__RECORDS TO USE__.

---

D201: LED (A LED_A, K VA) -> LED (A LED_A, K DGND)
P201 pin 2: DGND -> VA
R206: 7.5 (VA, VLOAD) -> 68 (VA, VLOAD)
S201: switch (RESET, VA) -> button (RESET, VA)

---

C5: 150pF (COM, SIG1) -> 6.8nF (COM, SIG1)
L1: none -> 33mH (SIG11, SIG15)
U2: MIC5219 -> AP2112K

---

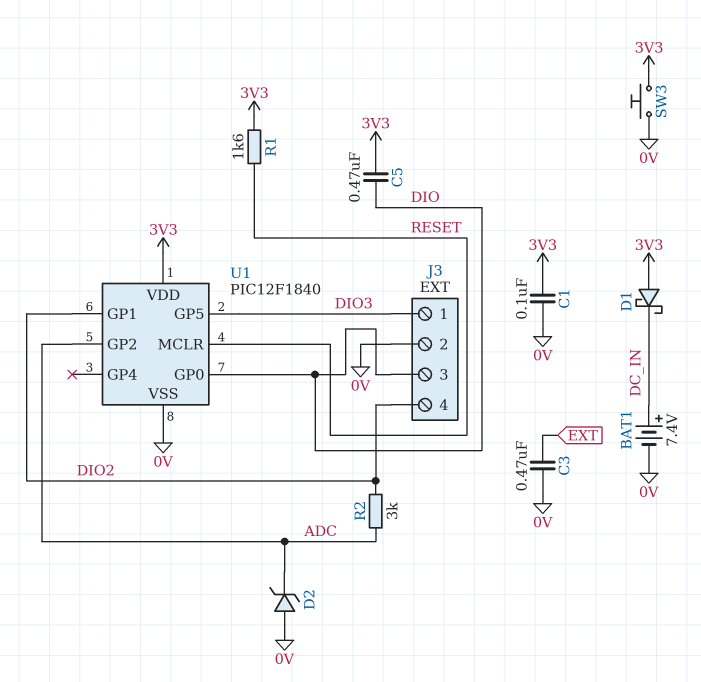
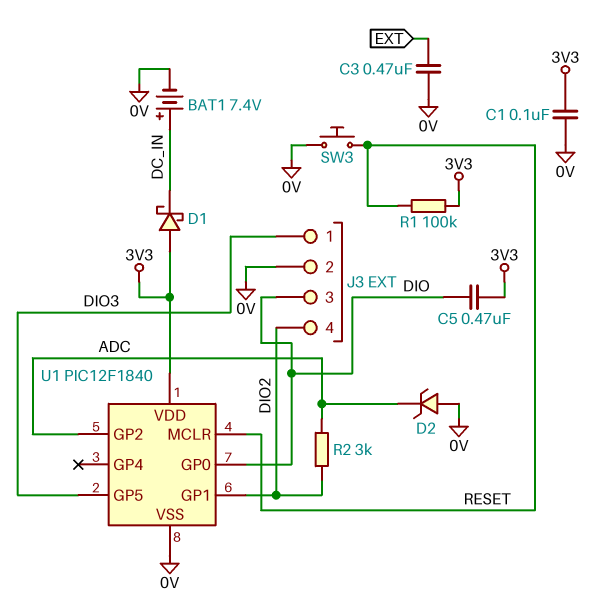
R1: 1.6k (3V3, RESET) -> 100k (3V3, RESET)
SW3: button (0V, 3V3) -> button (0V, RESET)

---

__INSTRUCTIONS TO FOLLOW__.
Among the lines above, find the one with "P201 pin 2: DGND -> VA" and the one with "S201: switch (RESET, VA)". Quote both and everything between them, exactly.

__EXERCISE ANSWER__.
P201 pin 2: DGND -> VA
R206: 7.5 (VA, VLOAD) -> 68 (VA, VLOAD)
S201: switch (RESET, VA) -> button (RESET, VA)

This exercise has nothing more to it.